'''
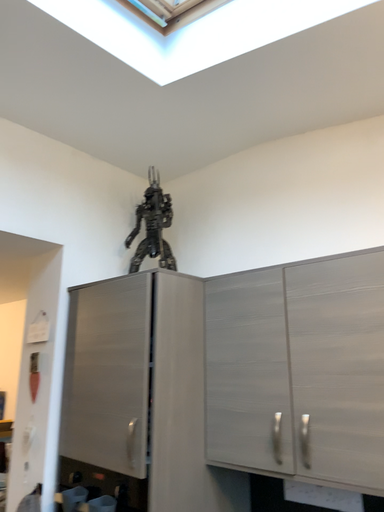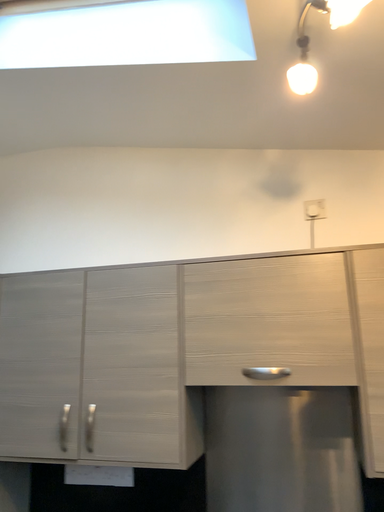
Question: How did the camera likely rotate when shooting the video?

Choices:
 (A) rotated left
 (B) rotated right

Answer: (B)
'''
**Stated goal**
Can you convert the lines above into a Markdown table with two columns, "Row" for the row number and "Text" for the line itself, skipping blank lines and leaving the pictures out?

**Solution for this problem**
| Row | Text |
|---|---|
| 1 | Question: How did the camera likely rotate when shooting the video? |
| 2 | Choices: |
| 3 |  (A) rotated left |
| 4 |  (B) rotated right |
| 5 | Answer: (B) |